[[ Data under study open ]]
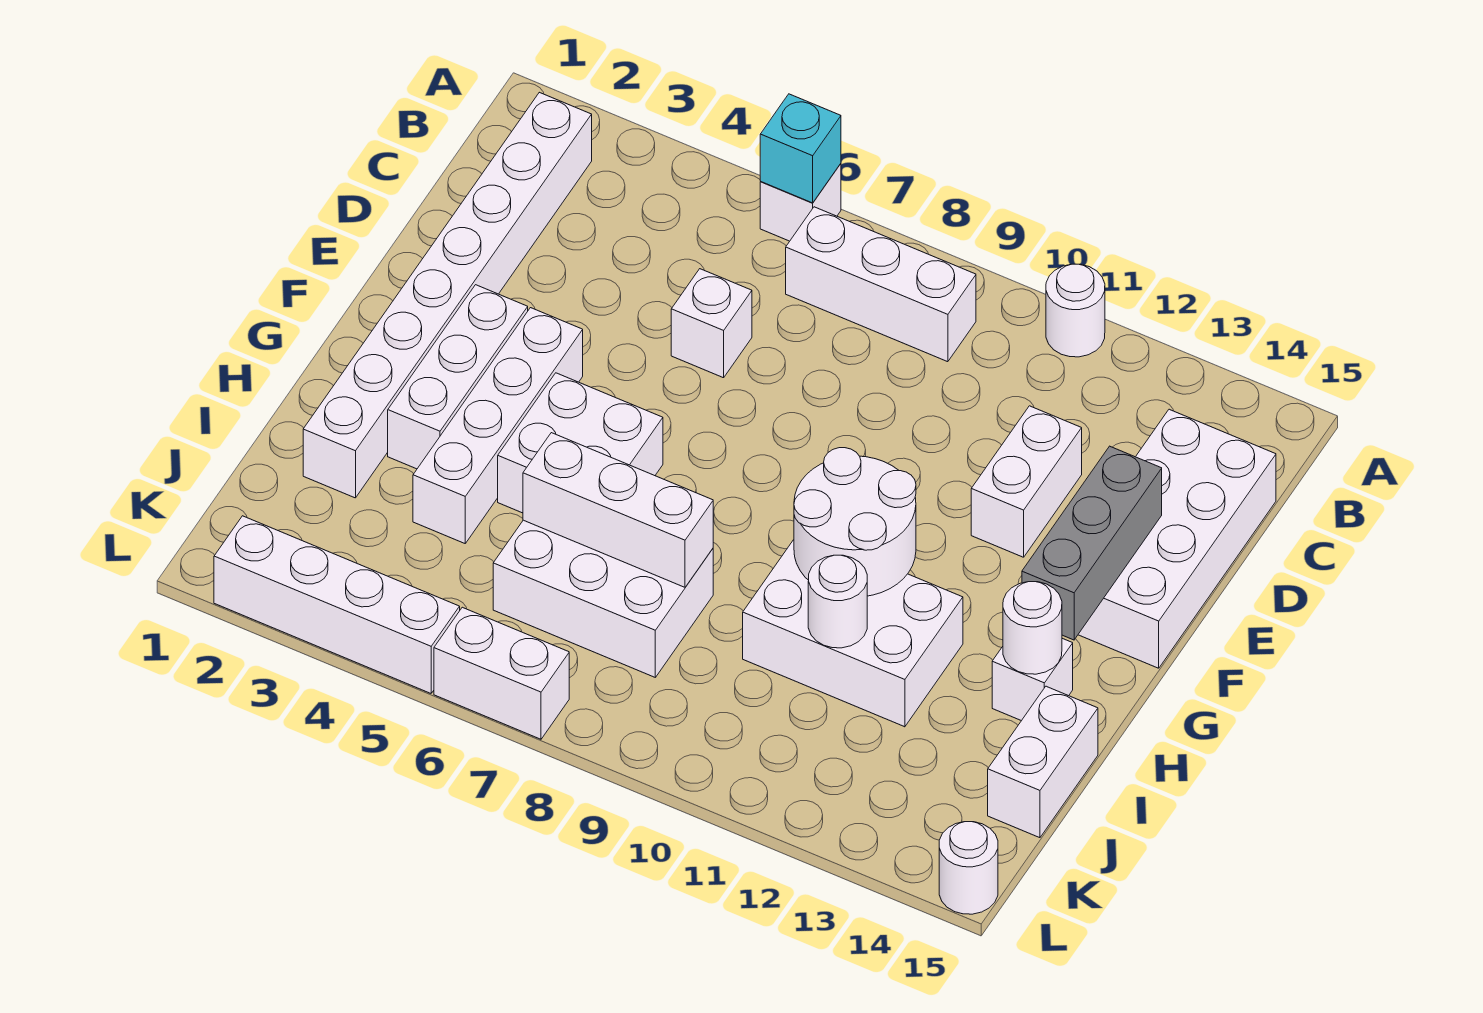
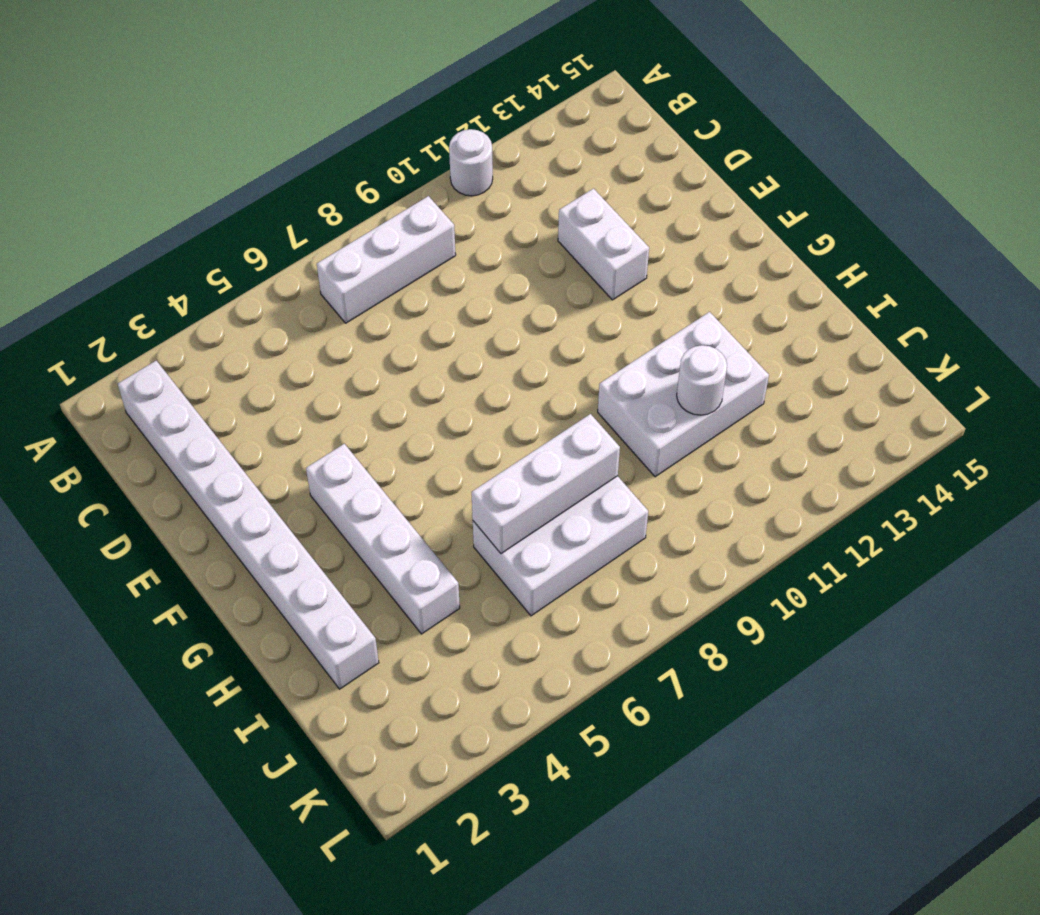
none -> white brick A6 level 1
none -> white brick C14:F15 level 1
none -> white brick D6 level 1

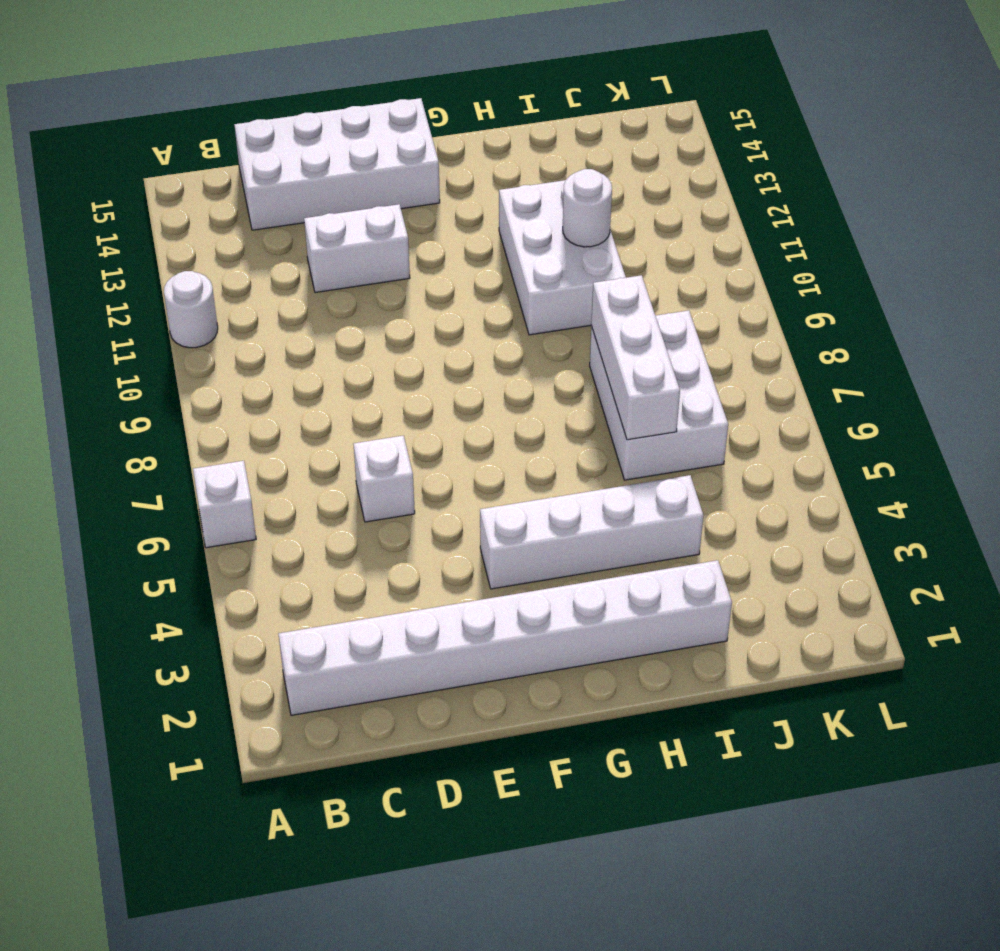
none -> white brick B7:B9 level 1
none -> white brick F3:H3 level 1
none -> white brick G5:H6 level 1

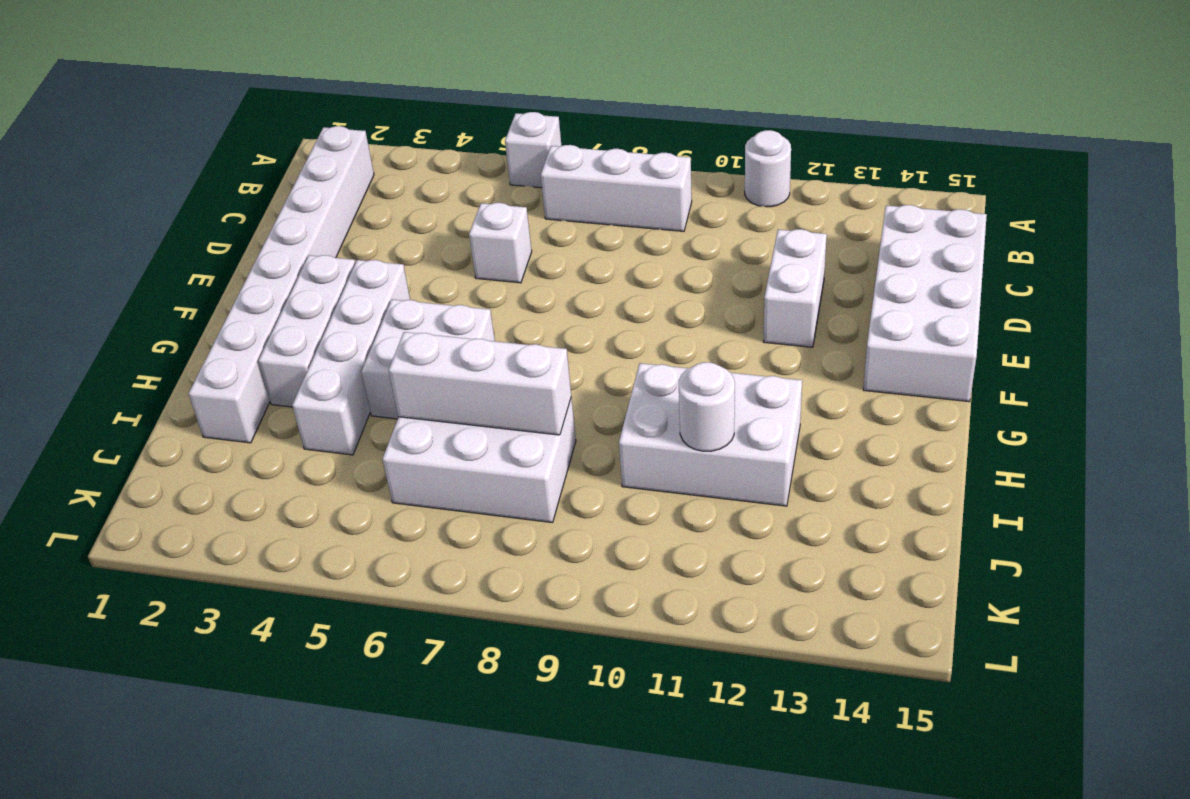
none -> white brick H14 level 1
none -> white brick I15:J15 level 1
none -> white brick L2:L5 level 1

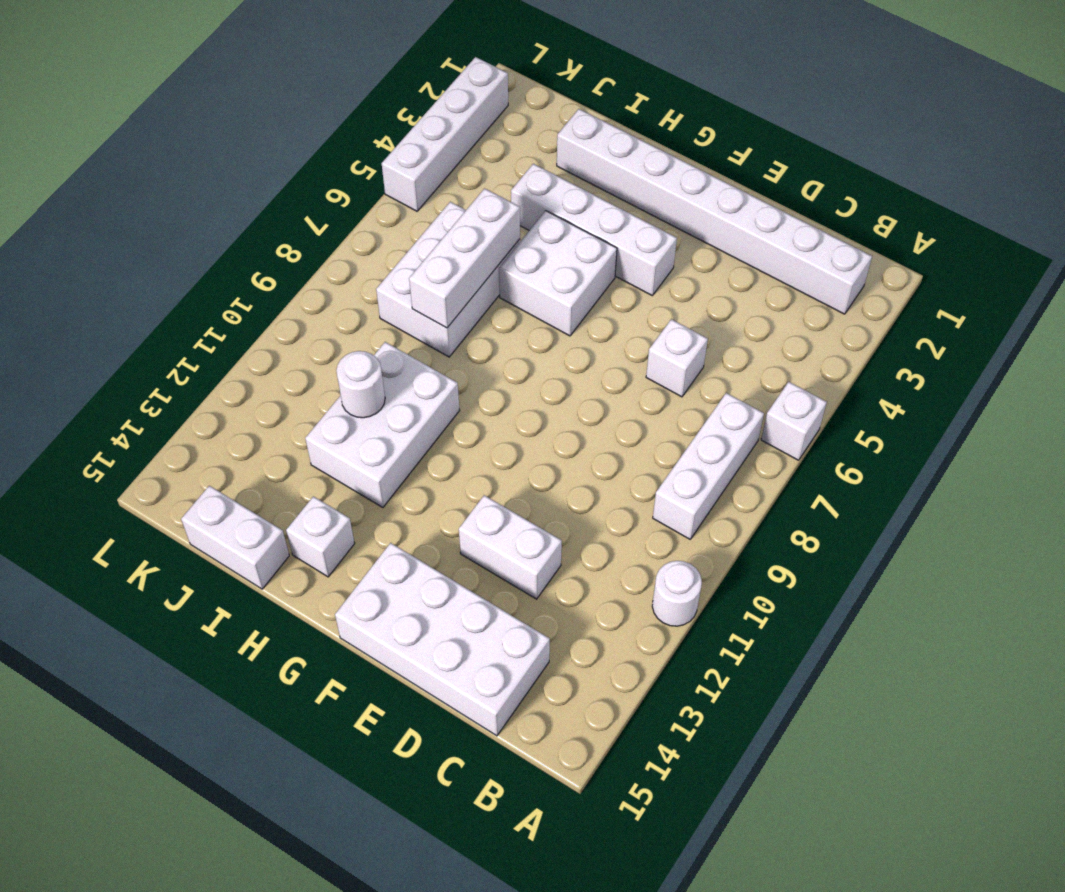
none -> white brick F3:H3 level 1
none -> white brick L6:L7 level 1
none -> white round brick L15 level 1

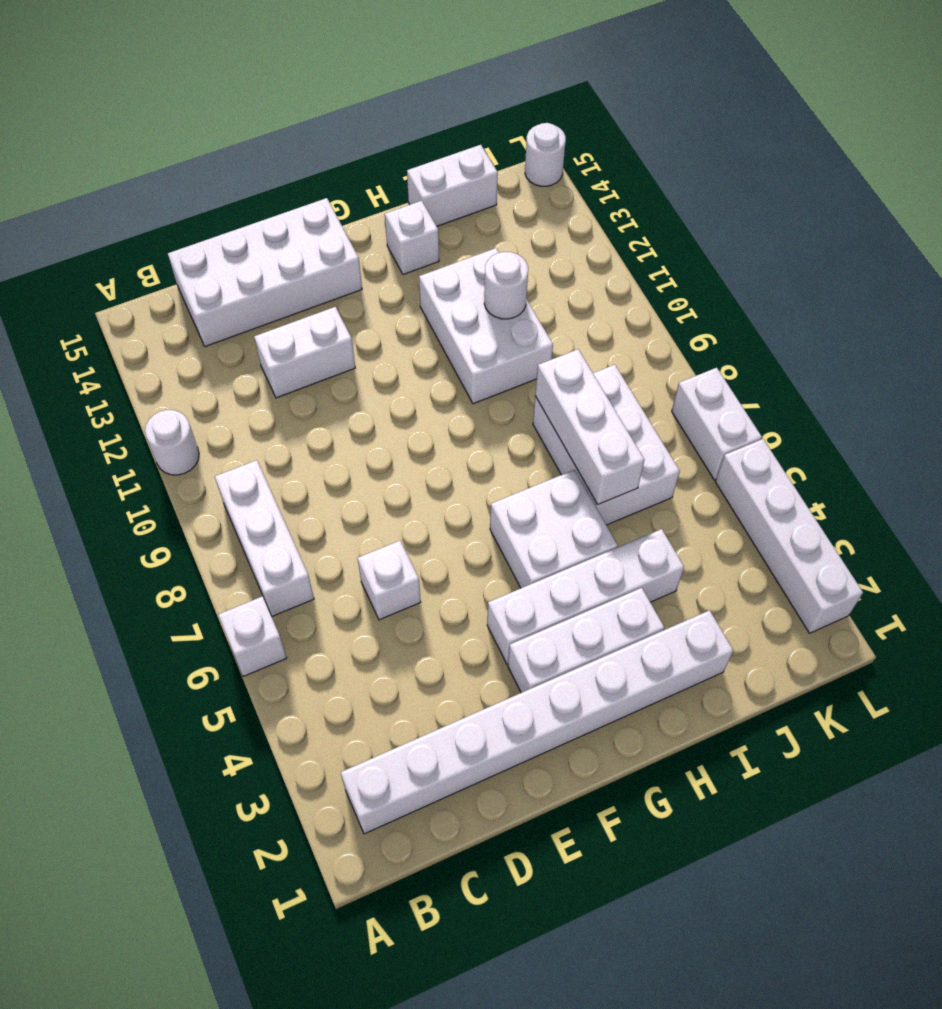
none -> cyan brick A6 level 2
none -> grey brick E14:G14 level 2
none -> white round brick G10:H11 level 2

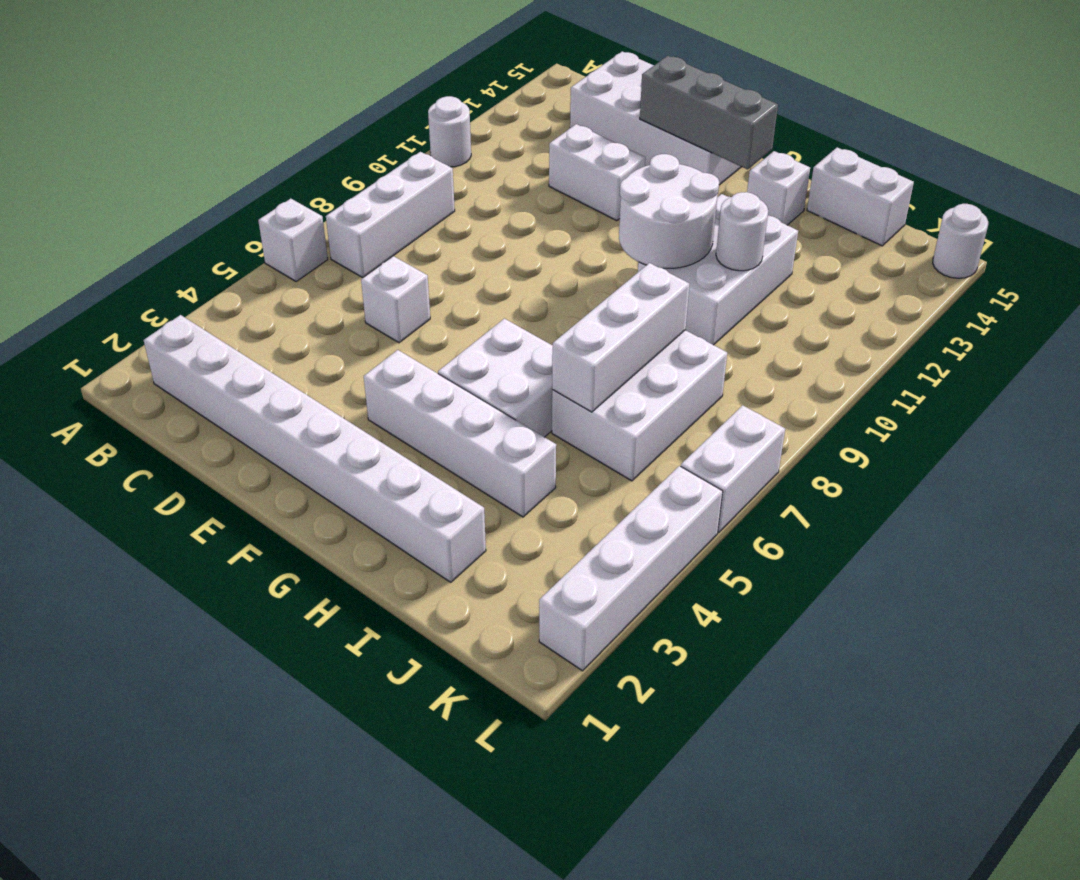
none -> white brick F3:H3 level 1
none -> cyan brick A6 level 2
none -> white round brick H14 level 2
[[ Data under study closed ]]
The entries above are to be repeated in full, except for their pictures.

none -> white brick A6 level 1
none -> white brick C14:F15 level 1
none -> white brick D6 level 1

none -> white brick B7:B9 level 1
none -> white brick F3:H3 level 1
none -> white brick G5:H6 level 1

none -> white brick H14 level 1
none -> white brick I15:J15 level 1
none -> white brick L2:L5 level 1

none -> white brick F3:H3 level 1
none -> white brick L6:L7 level 1
none -> white round brick L15 level 1

none -> cyan brick A6 level 2
none -> grey brick E14:G14 level 2
none -> white round brick G10:H11 level 2

none -> white brick F3:H3 level 1
none -> cyan brick A6 level 2
none -> white round brick H14 level 2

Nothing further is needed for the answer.